▶ **Extracted entries**
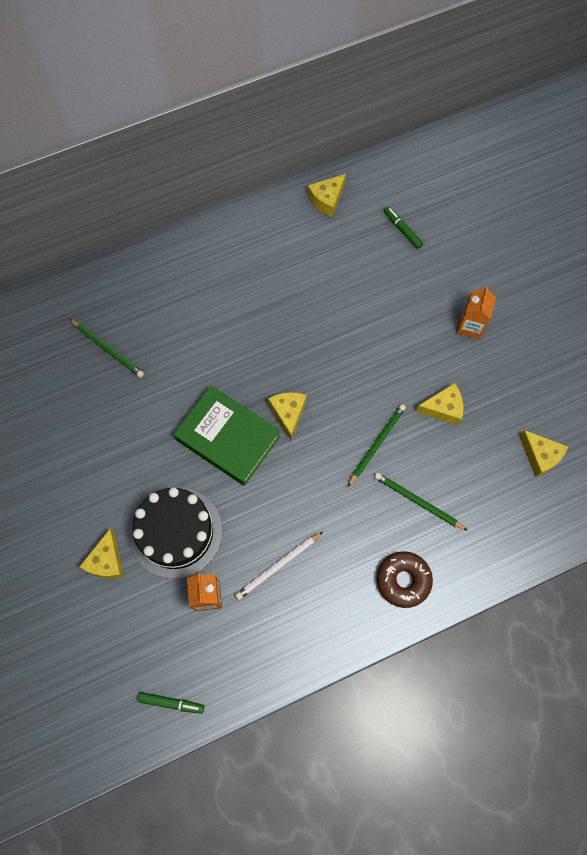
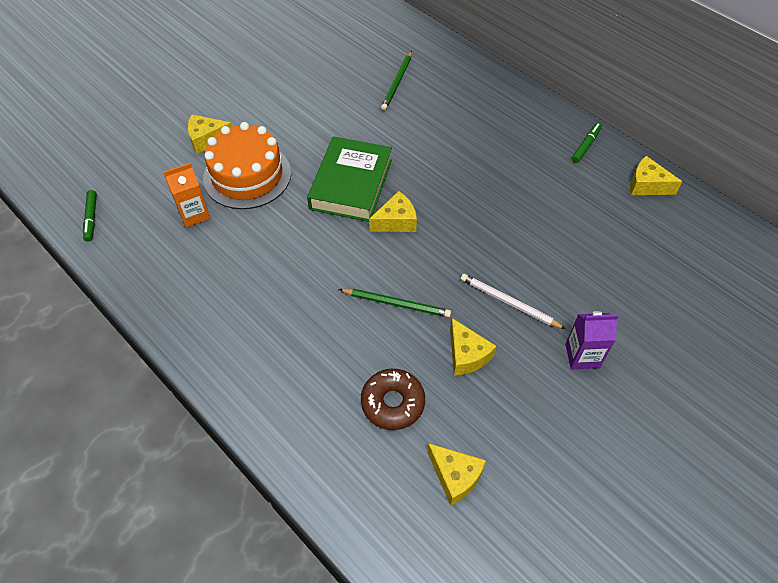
camera: 70 degrees right, 15 degrees down
(176, 532) = (247, 175): black cake -> orange cake
(278, 566) = (238, 258): white pencil -> white pencil (509, 302)
(402, 229) = (658, 258): green marker -> green marker (586, 146)
(403, 580) = (254, 370): brown donut -> brown donut (392, 403)
(418, 502) = (347, 360): green pencil -> none
(470, 326) = (582, 355): orange carton -> purple carton
(540, 456) = (455, 476): yellow cheese -> yellow cheese turned 75 degrees counterclockwise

▶ **Exercise**
The reply must consist of the records, repeated exactly, minus any images.

▶ **Task answer**
camera: 70 degrees right, 15 degrees down
(176, 532) = (247, 175): black cake -> orange cake
(278, 566) = (238, 258): white pencil -> white pencil (509, 302)
(402, 229) = (658, 258): green marker -> green marker (586, 146)
(403, 580) = (254, 370): brown donut -> brown donut (392, 403)
(418, 502) = (347, 360): green pencil -> none
(470, 326) = (582, 355): orange carton -> purple carton
(540, 456) = (455, 476): yellow cheese -> yellow cheese turned 75 degrees counterclockwise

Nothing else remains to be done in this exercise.